YOUR ASSIGNMENT — Go through the listing and transcribe each line exactly.

RAW DATA —

§

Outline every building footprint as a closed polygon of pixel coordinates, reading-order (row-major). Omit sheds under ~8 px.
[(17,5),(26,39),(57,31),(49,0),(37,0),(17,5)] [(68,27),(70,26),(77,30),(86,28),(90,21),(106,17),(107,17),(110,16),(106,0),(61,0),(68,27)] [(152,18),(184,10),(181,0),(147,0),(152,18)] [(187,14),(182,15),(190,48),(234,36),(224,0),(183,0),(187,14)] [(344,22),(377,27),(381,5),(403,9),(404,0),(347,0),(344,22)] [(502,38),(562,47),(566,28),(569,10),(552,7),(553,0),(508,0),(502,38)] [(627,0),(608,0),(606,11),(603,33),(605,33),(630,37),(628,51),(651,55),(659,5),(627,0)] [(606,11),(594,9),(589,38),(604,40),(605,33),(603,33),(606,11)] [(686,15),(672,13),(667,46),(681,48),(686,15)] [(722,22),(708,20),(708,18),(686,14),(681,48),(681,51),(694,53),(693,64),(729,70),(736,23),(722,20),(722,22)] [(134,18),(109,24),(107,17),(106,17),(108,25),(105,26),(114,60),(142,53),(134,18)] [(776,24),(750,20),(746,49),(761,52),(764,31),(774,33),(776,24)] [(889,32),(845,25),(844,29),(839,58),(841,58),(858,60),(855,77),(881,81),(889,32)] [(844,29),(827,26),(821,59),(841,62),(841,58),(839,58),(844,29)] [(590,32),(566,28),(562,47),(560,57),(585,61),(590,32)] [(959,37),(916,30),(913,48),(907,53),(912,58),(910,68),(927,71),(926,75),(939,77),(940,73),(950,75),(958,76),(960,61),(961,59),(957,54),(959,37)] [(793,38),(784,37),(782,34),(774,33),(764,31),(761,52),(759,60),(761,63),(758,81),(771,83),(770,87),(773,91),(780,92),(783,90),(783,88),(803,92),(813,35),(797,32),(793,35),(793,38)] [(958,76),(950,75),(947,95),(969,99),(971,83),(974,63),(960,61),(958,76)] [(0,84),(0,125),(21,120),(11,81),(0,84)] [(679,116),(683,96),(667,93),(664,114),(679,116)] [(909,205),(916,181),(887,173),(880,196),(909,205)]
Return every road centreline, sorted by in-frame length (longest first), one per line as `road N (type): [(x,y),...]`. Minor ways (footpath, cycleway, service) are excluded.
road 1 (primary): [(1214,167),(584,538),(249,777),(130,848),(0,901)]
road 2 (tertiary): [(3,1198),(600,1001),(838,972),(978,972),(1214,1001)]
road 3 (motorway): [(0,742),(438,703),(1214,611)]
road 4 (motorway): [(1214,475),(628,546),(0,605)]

§

ANSWER TO THE EXERCISE —
Outline every building footprint as a closed polygon of pixel coordinates, reading-order (row-major). Omit sheds under ~8 px.
[(17,5),(26,39),(57,31),(49,0),(37,0),(17,5)] [(68,27),(70,26),(77,30),(86,28),(90,21),(106,17),(107,17),(110,16),(106,0),(61,0),(68,27)] [(152,18),(184,10),(181,0),(147,0),(152,18)] [(187,14),(182,15),(190,48),(234,36),(224,0),(183,0),(187,14)] [(344,22),(377,27),(381,5),(403,9),(404,0),(347,0),(344,22)] [(502,38),(562,47),(566,28),(569,10),(552,7),(553,0),(508,0),(502,38)] [(627,0),(608,0),(606,11),(603,33),(605,33),(630,37),(628,51),(651,55),(659,5),(627,0)] [(606,11),(594,9),(589,38),(604,40),(605,33),(603,33),(606,11)] [(686,15),(672,13),(667,46),(681,48),(686,15)] [(722,22),(708,20),(708,18),(686,14),(681,48),(681,51),(694,53),(693,64),(729,70),(736,23),(722,20),(722,22)] [(134,18),(109,24),(107,17),(106,17),(108,25),(105,26),(114,60),(142,53),(134,18)] [(776,24),(750,20),(746,49),(761,52),(764,31),(774,33),(776,24)] [(889,32),(845,25),(844,29),(839,58),(841,58),(858,60),(855,77),(881,81),(889,32)] [(844,29),(827,26),(821,59),(841,62),(841,58),(839,58),(844,29)] [(590,32),(566,28),(562,47),(560,57),(585,61),(590,32)] [(959,37),(916,30),(913,48),(907,53),(912,58),(910,68),(927,71),(926,75),(939,77),(940,73),(950,75),(958,76),(960,61),(961,59),(957,54),(959,37)] [(793,38),(784,37),(782,34),(774,33),(764,31),(761,52),(759,60),(761,63),(758,81),(771,83),(770,87),(773,91),(780,92),(783,90),(783,88),(803,92),(813,35),(797,32),(793,35),(793,38)] [(958,76),(950,75),(947,95),(969,99),(971,83),(974,63),(960,61),(958,76)] [(0,84),(0,125),(21,120),(11,81),(0,84)] [(679,116),(683,96),(667,93),(664,114),(679,116)] [(909,205),(916,181),(887,173),(880,196),(909,205)]
Return every road centreline, sorted by in-frame length (longest first), one per line as `road N (type): [(x,y),...]`. Minor ways (footpath, cycleway, service) are excluded.
road 1 (primary): [(1214,167),(584,538),(249,777),(130,848),(0,901)]
road 2 (tertiary): [(3,1198),(600,1001),(838,972),(978,972),(1214,1001)]
road 3 (motorway): [(0,742),(438,703),(1214,611)]
road 4 (motorway): [(1214,475),(628,546),(0,605)]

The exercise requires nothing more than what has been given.